▸ EXERCISE DETAILS: Copy nothing but the lines below running from the line containing "green light bulb: 8 -> 5" through the line containing "turquoise hammer: 5 -> 4", both end lines included.

▸ MATERIAL TO PROCESS:
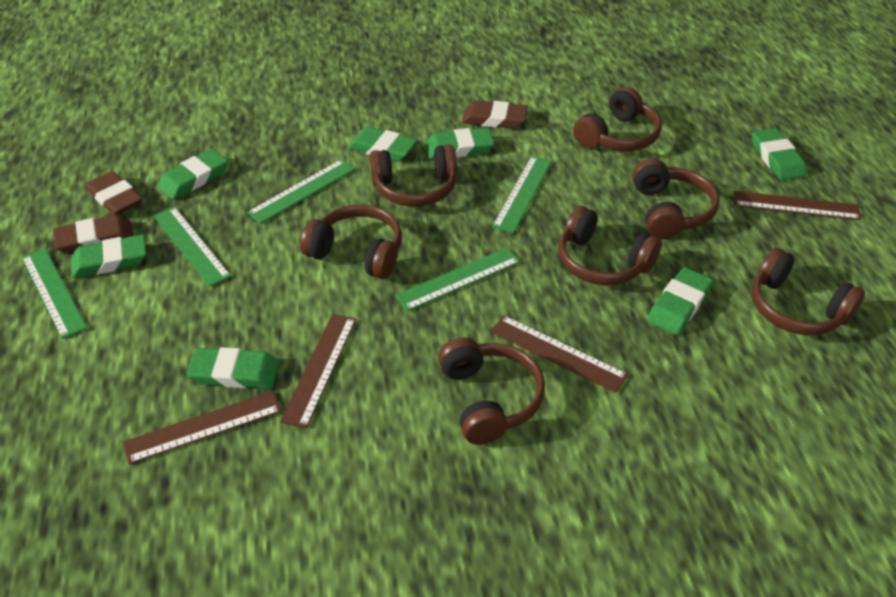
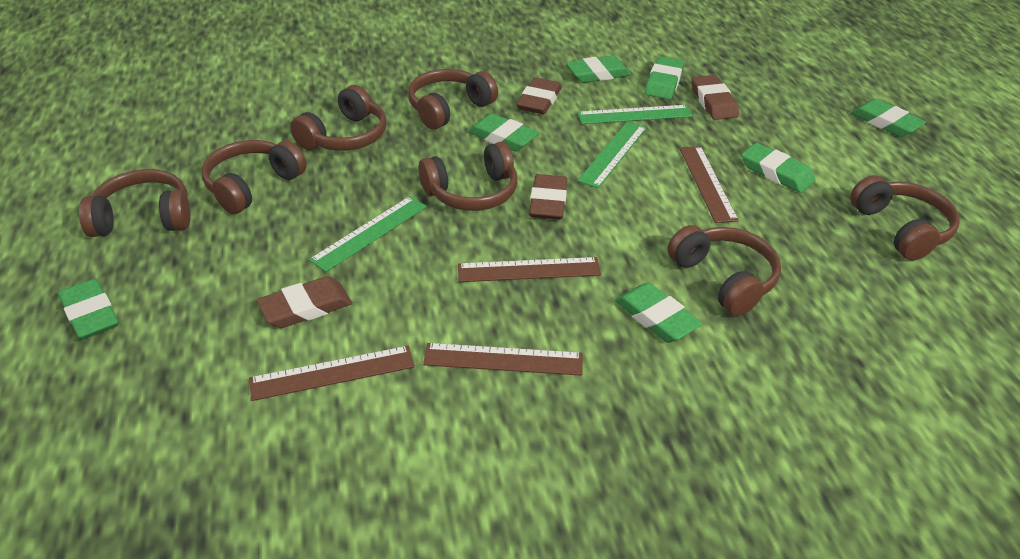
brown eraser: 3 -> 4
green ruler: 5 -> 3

---

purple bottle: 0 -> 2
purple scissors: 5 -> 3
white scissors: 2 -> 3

==

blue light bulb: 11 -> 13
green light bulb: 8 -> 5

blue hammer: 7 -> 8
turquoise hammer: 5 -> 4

▸ RESULT OF THE EXERCISE:
green light bulb: 8 -> 5

blue hammer: 7 -> 8
turquoise hammer: 5 -> 4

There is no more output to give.